● Problem requirements
Can you retype every record below exactly as written?

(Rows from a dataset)
◇ ◇ ◇ ◇

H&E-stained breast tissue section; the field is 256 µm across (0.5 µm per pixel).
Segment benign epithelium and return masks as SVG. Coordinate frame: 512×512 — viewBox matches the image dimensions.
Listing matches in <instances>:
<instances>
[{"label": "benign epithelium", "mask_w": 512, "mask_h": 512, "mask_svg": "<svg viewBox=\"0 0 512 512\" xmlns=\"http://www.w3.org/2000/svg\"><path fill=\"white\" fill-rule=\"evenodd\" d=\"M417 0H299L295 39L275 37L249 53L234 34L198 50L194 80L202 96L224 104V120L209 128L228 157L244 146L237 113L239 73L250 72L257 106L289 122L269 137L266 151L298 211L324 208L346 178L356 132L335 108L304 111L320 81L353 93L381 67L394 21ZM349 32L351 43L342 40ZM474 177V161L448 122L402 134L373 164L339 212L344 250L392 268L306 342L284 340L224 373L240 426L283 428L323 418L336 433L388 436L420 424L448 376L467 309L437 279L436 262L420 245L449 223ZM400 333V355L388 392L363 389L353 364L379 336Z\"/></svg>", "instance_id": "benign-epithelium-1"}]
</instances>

◇ ◇ ◇ ◇

● Complete answer
H&E-stained breast tissue section; the field is 256 µm across (0.5 µm per pixel).
Segment benign epithelium and return masks as SVG. Coordinate frame: 512×512 — viewBox matches the image dimensions.
Listing matches in <instances>:
<instances>
[{"label": "benign epithelium", "mask_w": 512, "mask_h": 512, "mask_svg": "<svg viewBox=\"0 0 512 512\" xmlns=\"http://www.w3.org/2000/svg\"><path fill=\"white\" fill-rule=\"evenodd\" d=\"M417 0H299L295 39L275 37L249 53L234 34L198 50L194 80L202 96L224 104V120L209 128L228 157L244 146L237 113L239 73L250 72L257 106L289 122L269 137L266 151L298 211L324 208L346 178L356 132L335 108L304 111L320 81L353 93L381 67L394 21ZM349 32L351 43L342 40ZM474 177V161L448 122L402 134L373 164L339 212L344 250L392 268L306 342L284 340L224 373L240 426L283 428L323 418L336 433L388 436L420 424L448 376L467 309L437 279L436 262L420 245L449 223ZM400 333V355L388 392L363 389L353 364L379 336Z\"/></svg>", "instance_id": "benign-epithelium-1"}]
</instances>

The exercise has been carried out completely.